[DATASET EXCERPT — start]

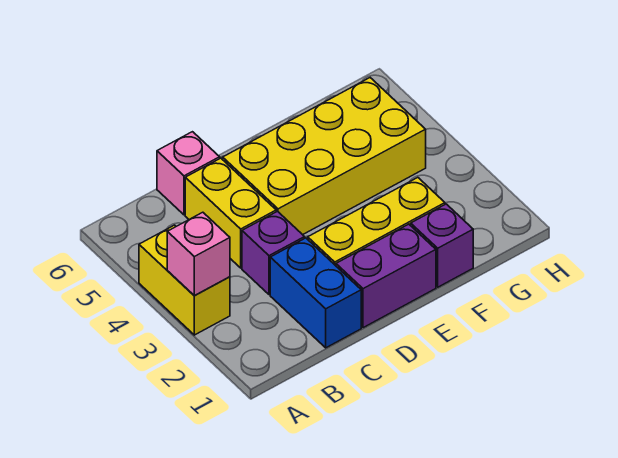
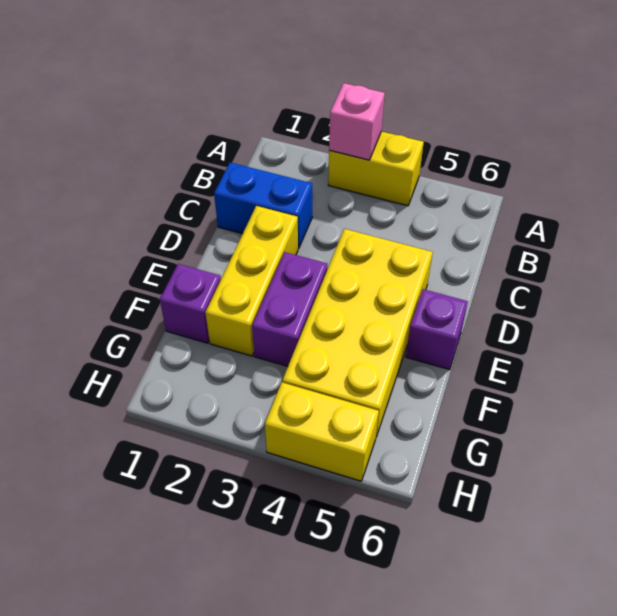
purple brick C3 level 1 -> purple brick E6 level 1
yellow brick C4:C5 level 1 -> yellow brick H4:H5 level 1
pink brick C6 level 1 -> none
purple brick D1:E1 level 1 -> purple brick E3:F3 level 1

[DATASET EXCERPT — finish]

§ YOUR TASK
The whole listing, minus its images, should be repeated exactly.

§ SOLUTION FOR THIS EXERCISE
purple brick C3 level 1 -> purple brick E6 level 1
yellow brick C4:C5 level 1 -> yellow brick H4:H5 level 1
pink brick C6 level 1 -> none
purple brick D1:E1 level 1 -> purple brick E3:F3 level 1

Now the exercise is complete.